** What you should do **
From the entries below, reproduce exactly the line containing "purple square at", the line containing "gray arrow at (324, 1173): moved 3 px up", and every line in between, with nothing added.

** Record extracts follows **

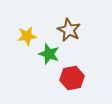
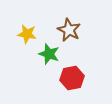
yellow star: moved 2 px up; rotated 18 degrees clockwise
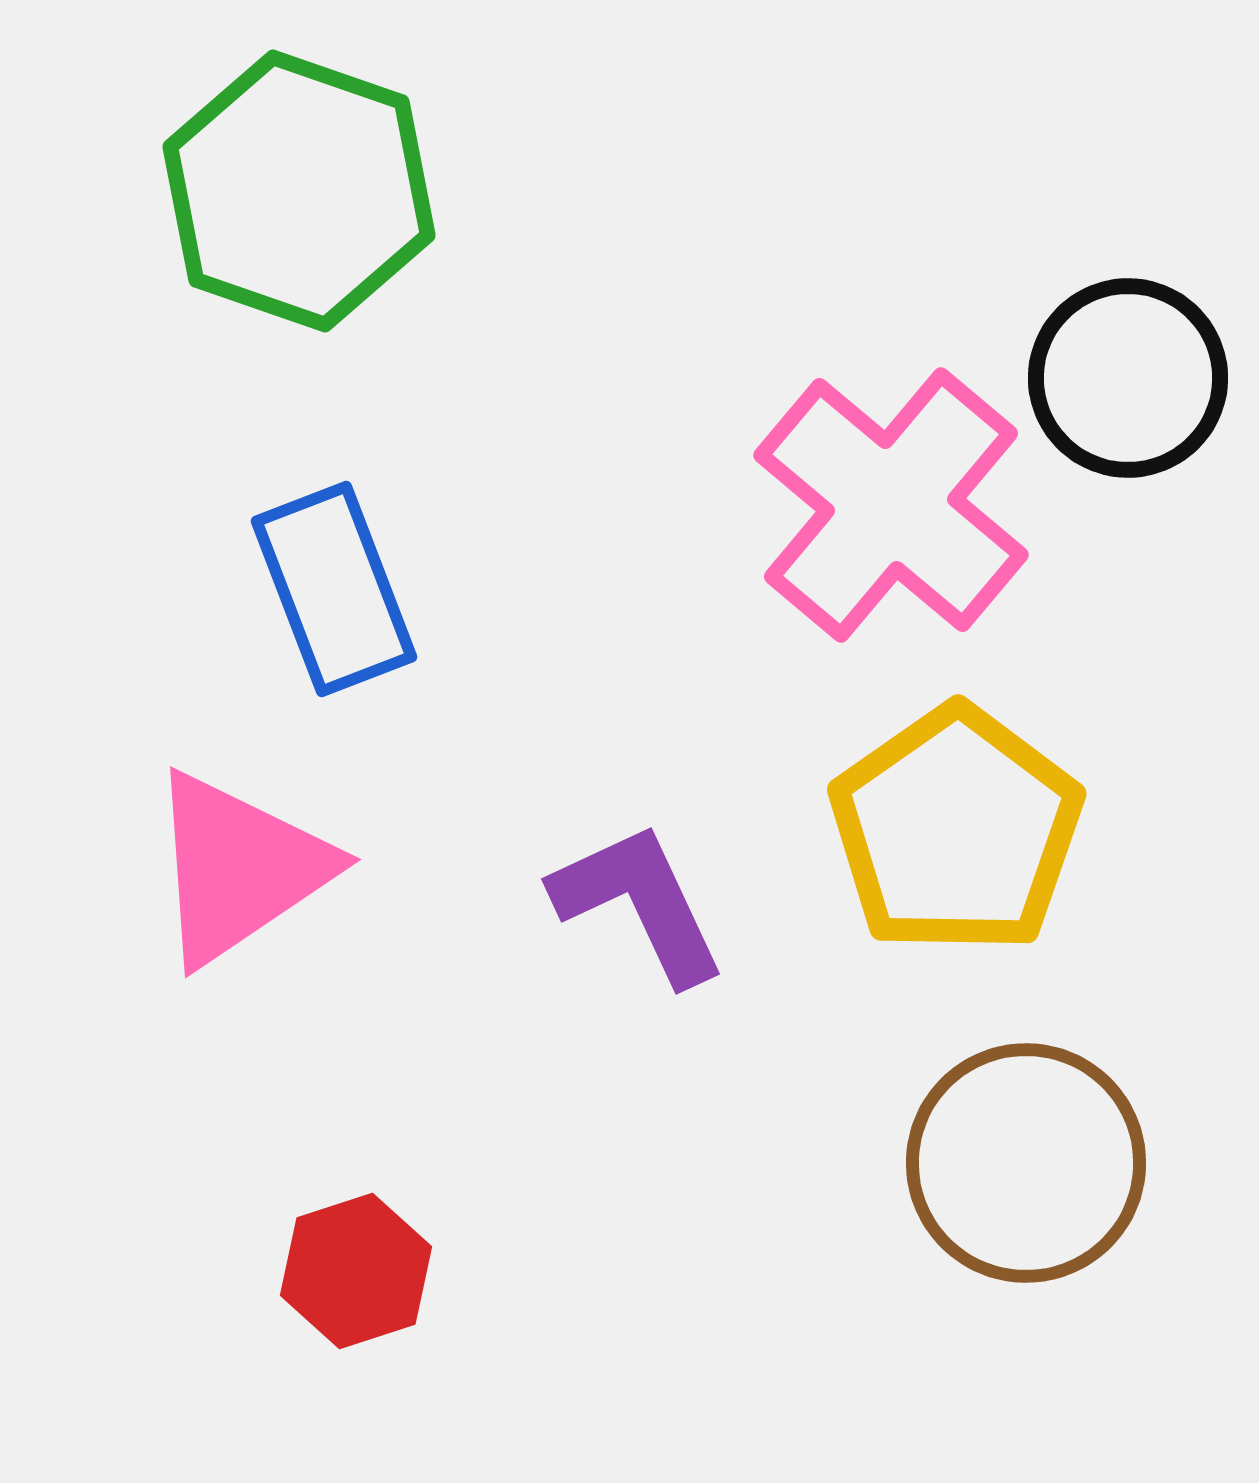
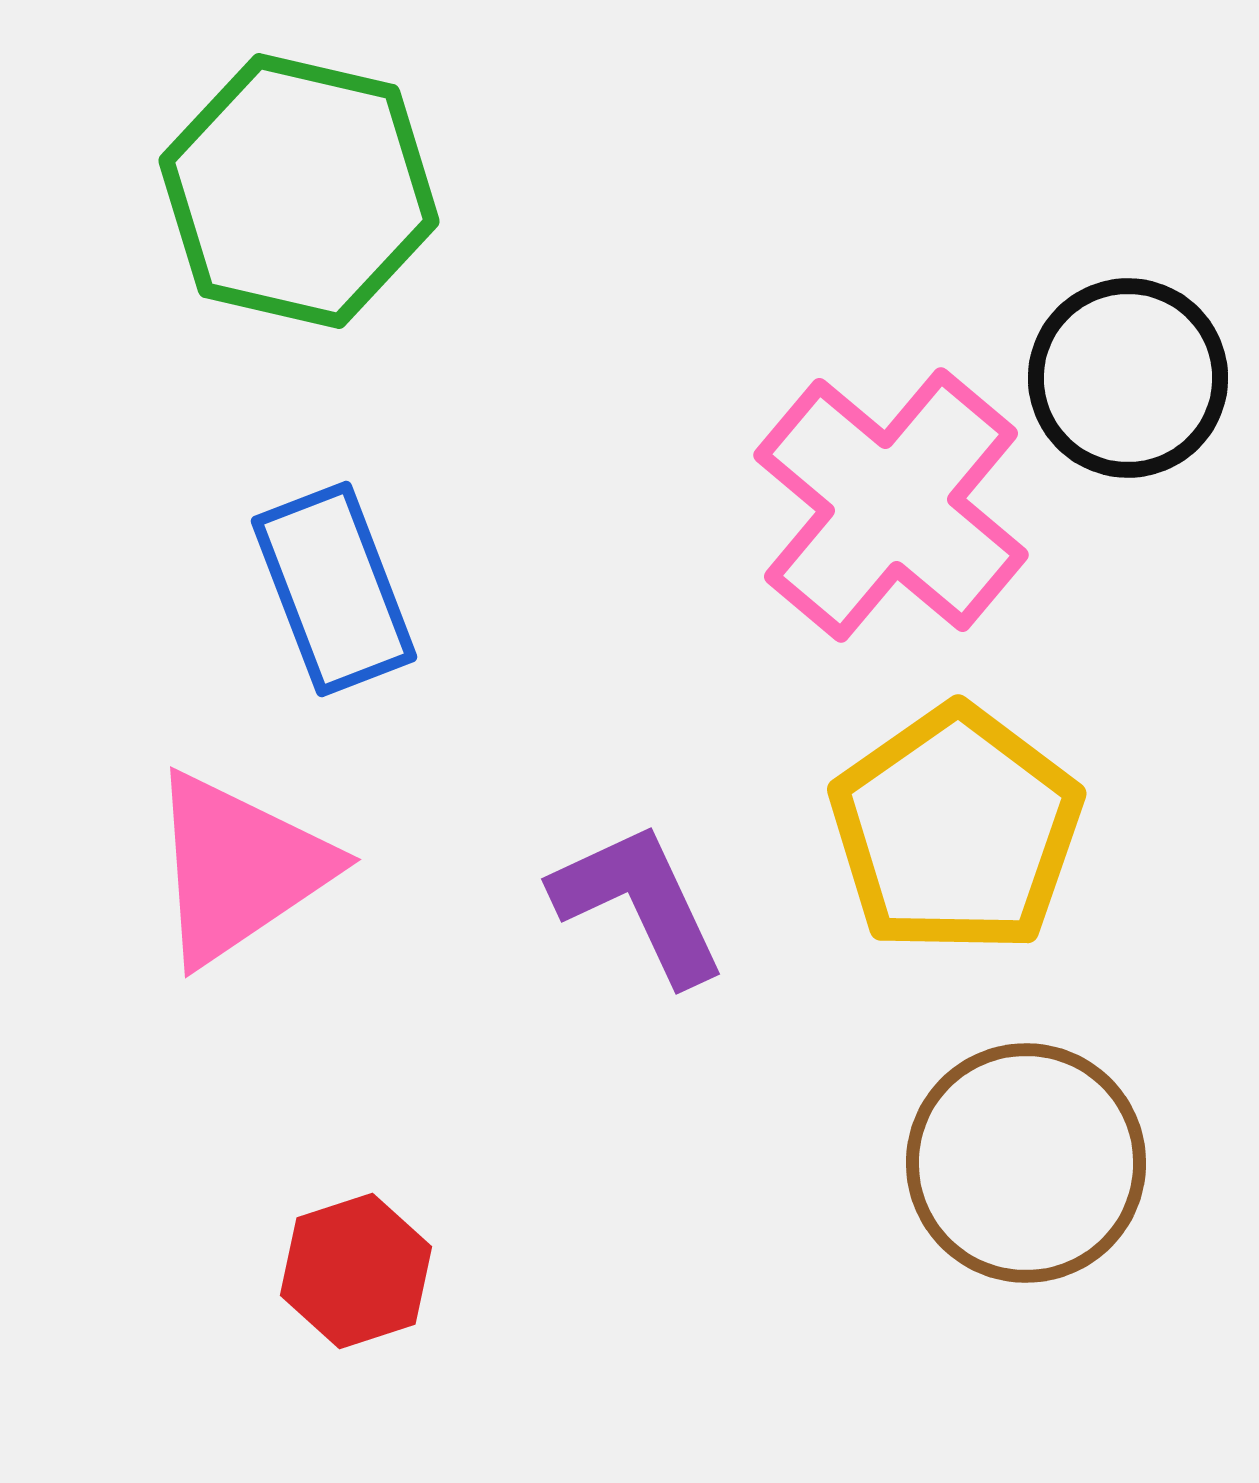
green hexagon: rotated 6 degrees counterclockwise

** End of Record extracts **
** Record extracts follows **

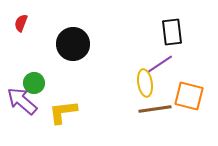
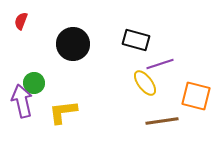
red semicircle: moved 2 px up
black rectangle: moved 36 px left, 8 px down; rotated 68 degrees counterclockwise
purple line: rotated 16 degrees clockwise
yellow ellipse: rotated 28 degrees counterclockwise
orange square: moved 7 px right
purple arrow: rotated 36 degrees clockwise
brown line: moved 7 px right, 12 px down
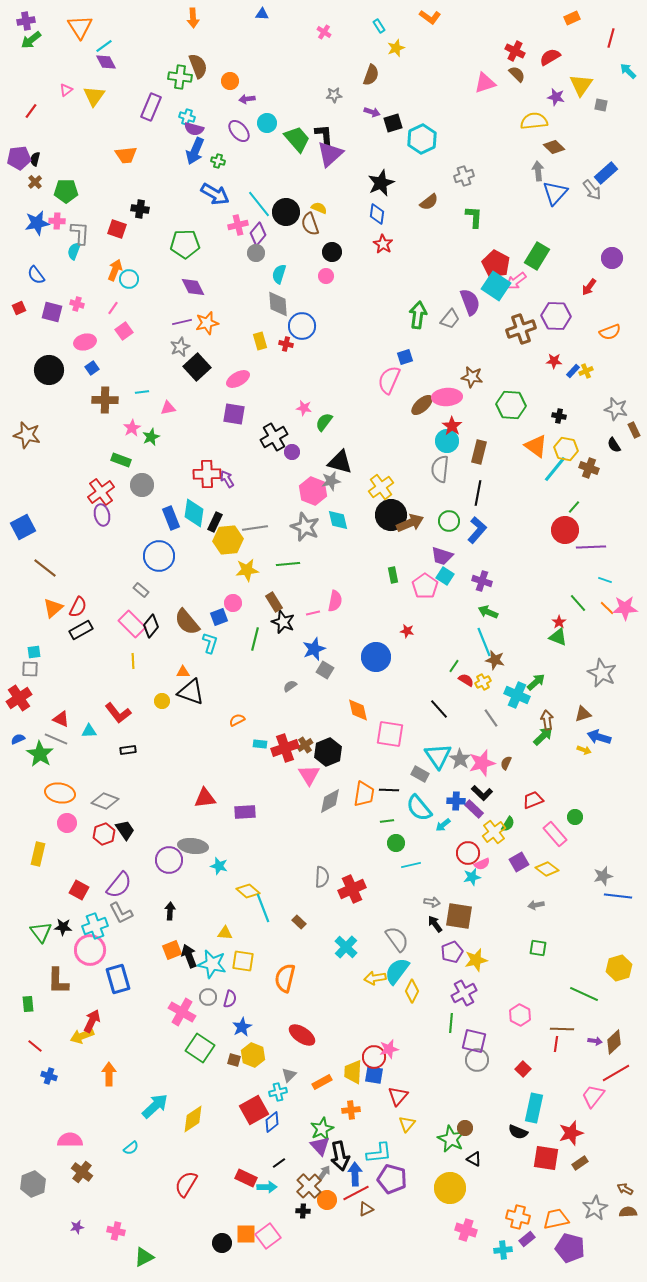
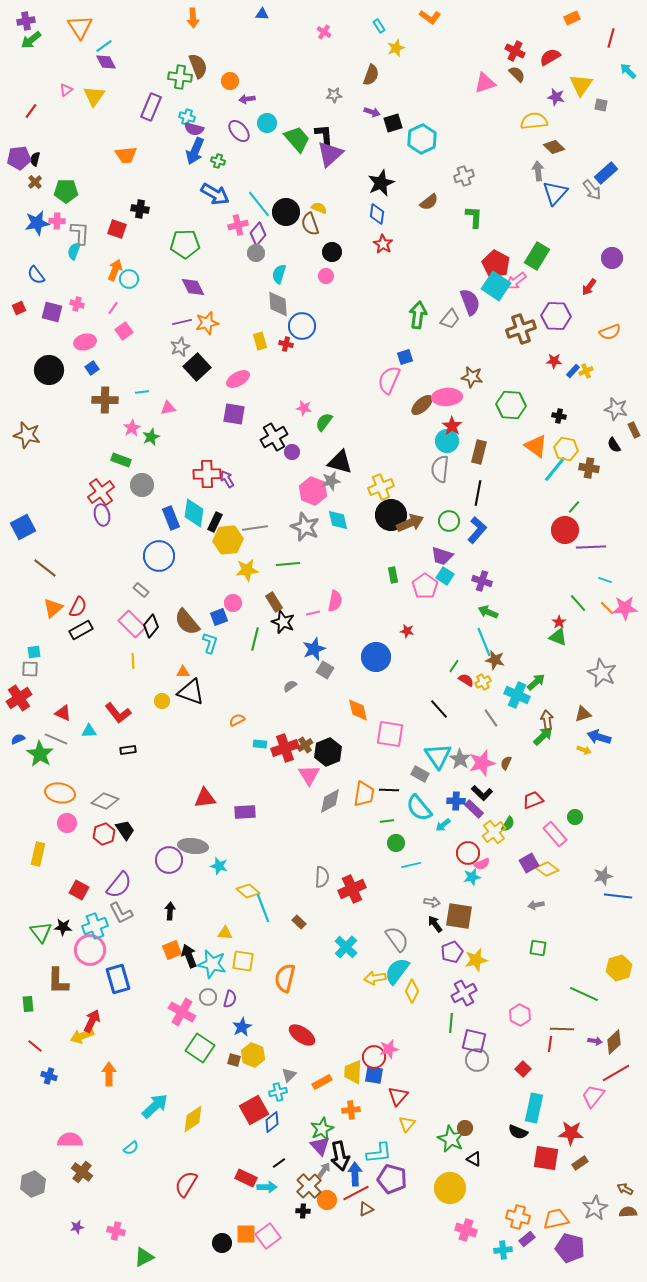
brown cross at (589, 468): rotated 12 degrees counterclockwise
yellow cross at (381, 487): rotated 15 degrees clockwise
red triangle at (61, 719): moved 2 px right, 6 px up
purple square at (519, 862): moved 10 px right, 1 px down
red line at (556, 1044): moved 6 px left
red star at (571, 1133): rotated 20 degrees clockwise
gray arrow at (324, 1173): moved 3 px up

** End of Record extracts **

** Your response **
purple square at (519, 862): moved 10 px right, 1 px down
red line at (556, 1044): moved 6 px left
red star at (571, 1133): rotated 20 degrees clockwise
gray arrow at (324, 1173): moved 3 px up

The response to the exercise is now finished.